[Required work]: First find the line with "replaced: bouteille/rouge (414, 349)" in the entries below, then set down exactly every line through the line with "recoloured: bouteille/violet (332, 683)", that line included.

[Records shown]:
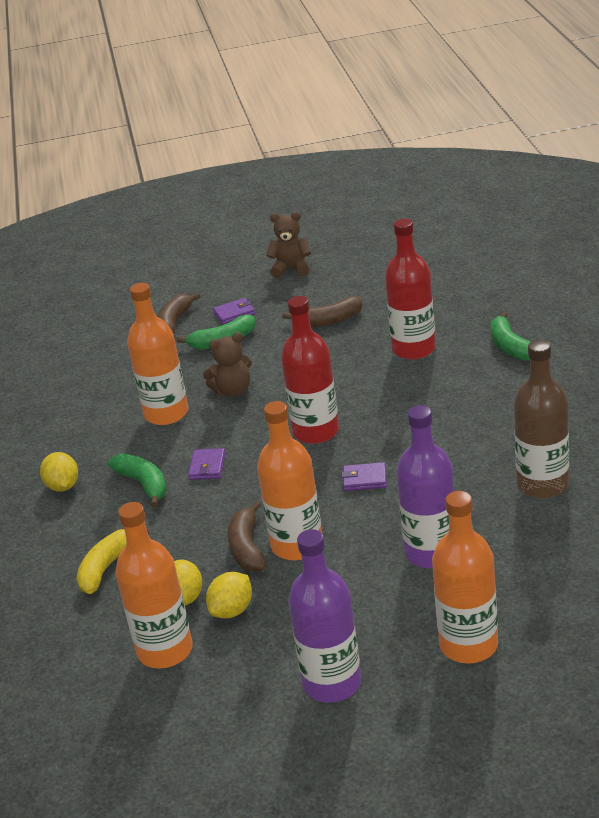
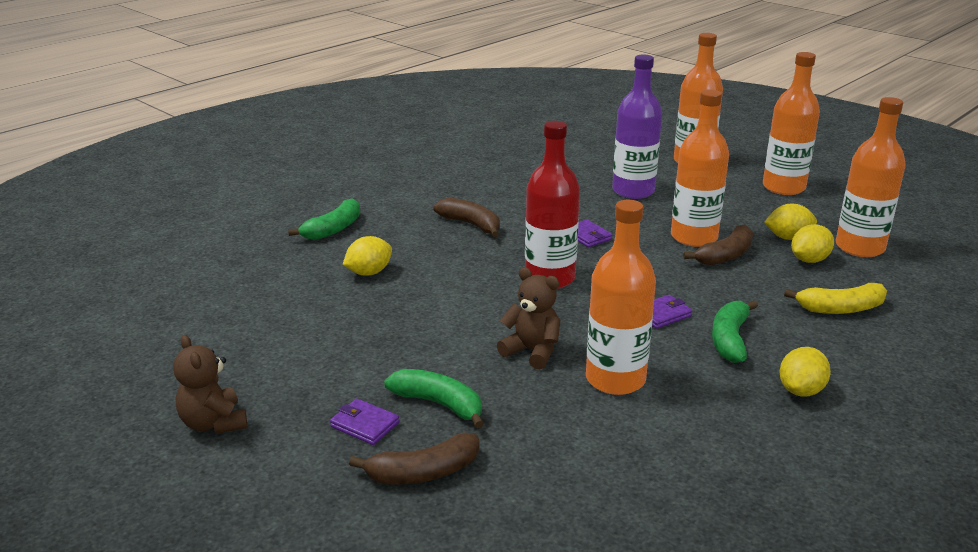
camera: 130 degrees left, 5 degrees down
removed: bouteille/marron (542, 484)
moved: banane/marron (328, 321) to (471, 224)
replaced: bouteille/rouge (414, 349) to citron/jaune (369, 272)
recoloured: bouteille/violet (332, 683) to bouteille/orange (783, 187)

--

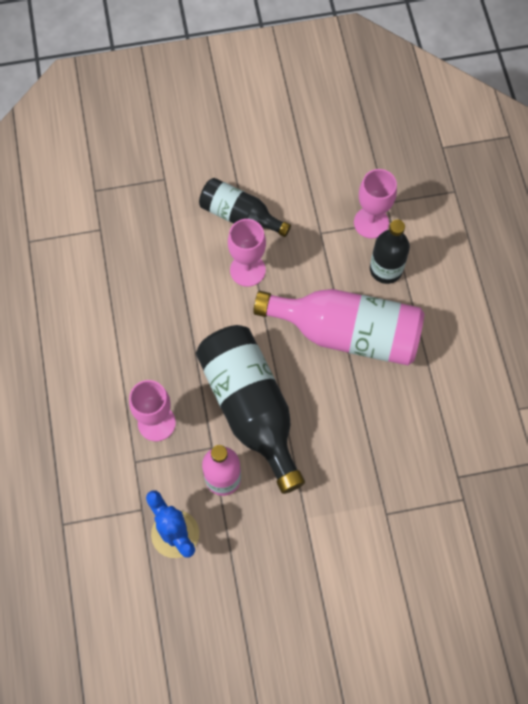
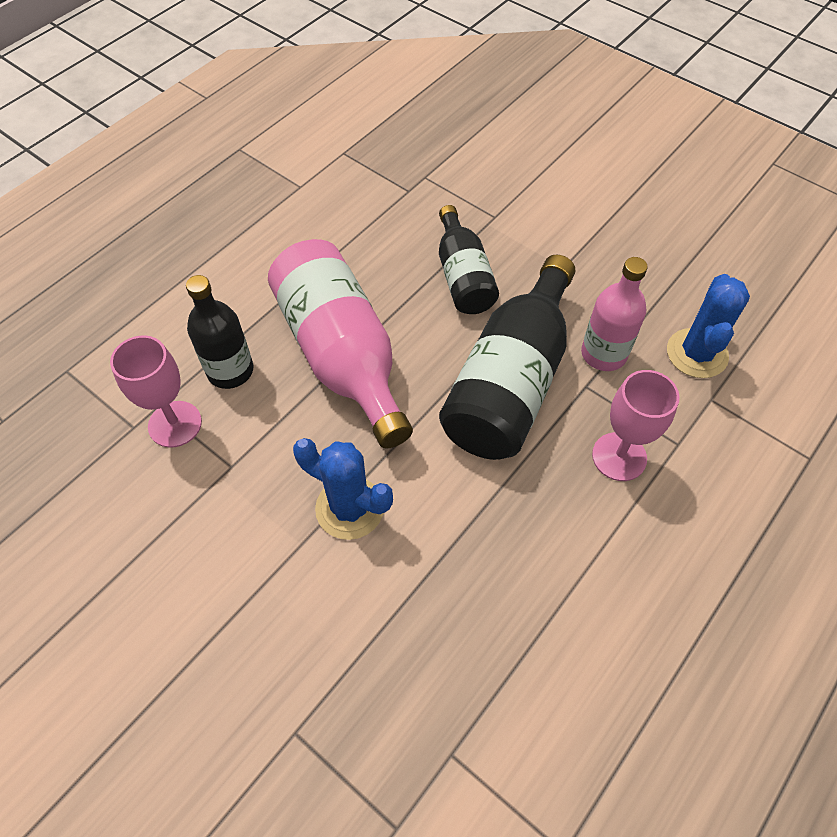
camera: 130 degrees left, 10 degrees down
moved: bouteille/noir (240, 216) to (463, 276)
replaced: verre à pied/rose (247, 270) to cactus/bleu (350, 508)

* * *

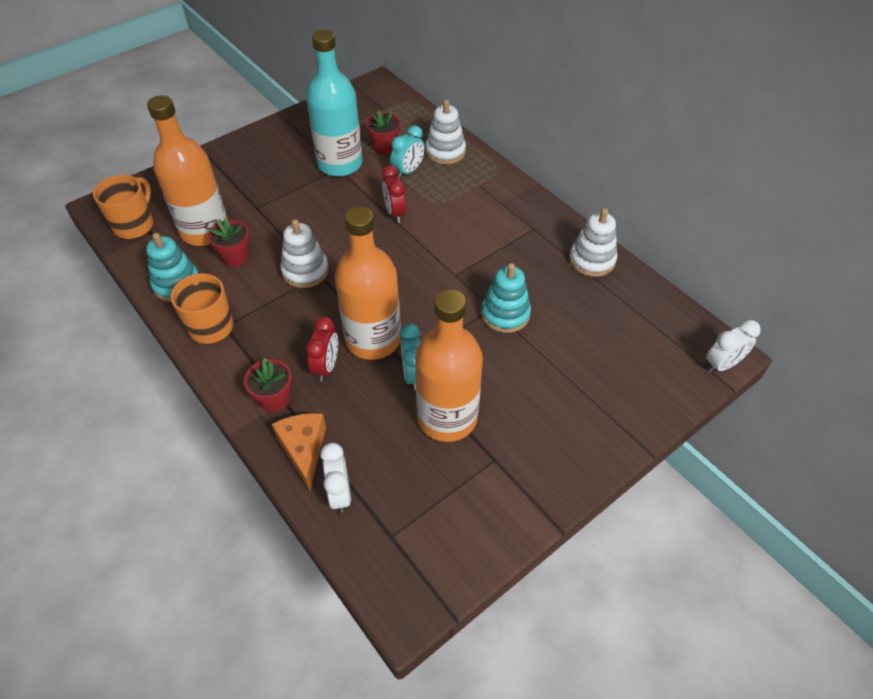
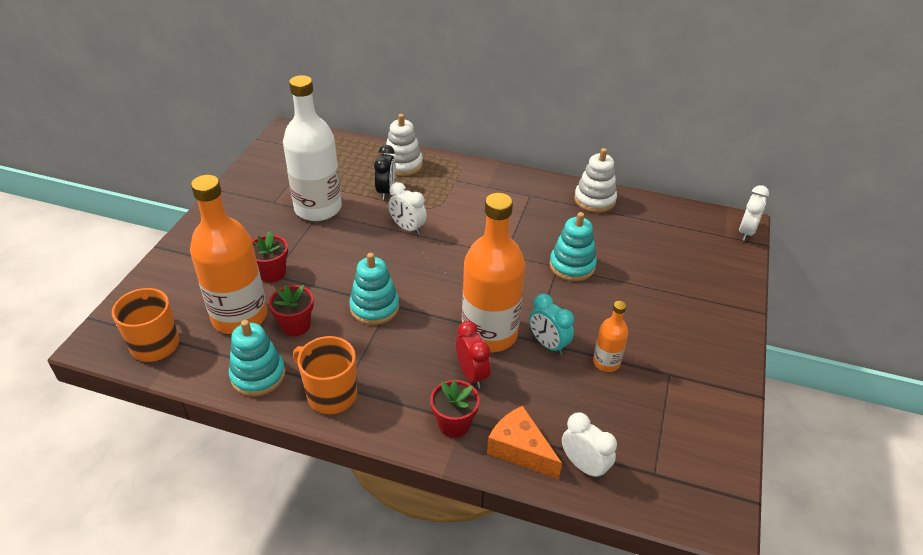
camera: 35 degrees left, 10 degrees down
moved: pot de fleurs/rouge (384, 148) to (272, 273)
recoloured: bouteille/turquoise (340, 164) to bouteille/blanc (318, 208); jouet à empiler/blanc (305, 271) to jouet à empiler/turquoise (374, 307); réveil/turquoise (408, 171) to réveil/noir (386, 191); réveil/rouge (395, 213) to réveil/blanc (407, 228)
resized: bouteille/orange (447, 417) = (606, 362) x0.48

[Task output]:
replaced: bouteille/rouge (414, 349) to citron/jaune (369, 272)
recoloured: bouteille/violet (332, 683) to bouteille/orange (783, 187)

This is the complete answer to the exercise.